§ Dataset excerpt:
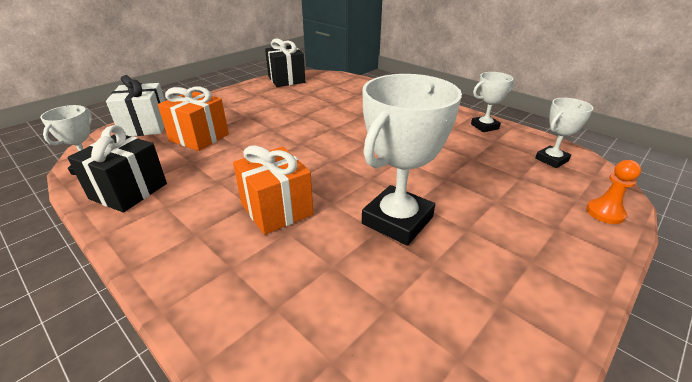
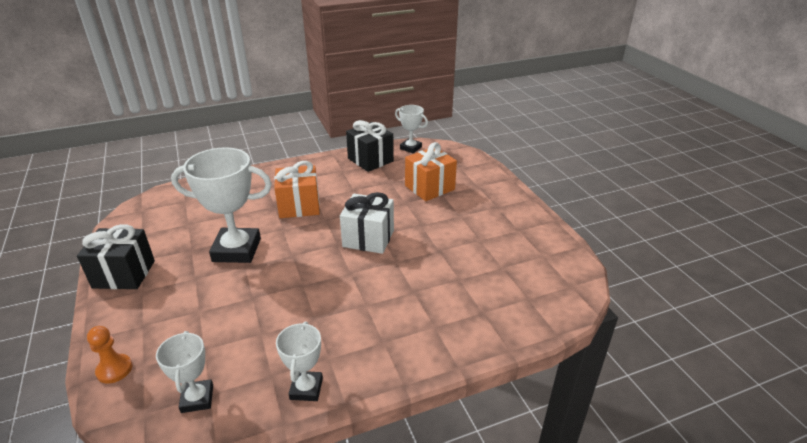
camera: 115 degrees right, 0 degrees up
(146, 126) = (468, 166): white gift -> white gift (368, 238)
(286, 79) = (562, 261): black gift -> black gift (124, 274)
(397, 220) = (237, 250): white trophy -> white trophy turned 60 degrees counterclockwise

§ Problem details: Every line in the data above needs to be given again exactly, pictures aside.

§ Solution below:
camera: 115 degrees right, 0 degrees up
(146, 126) = (468, 166): white gift -> white gift (368, 238)
(286, 79) = (562, 261): black gift -> black gift (124, 274)
(397, 220) = (237, 250): white trophy -> white trophy turned 60 degrees counterclockwise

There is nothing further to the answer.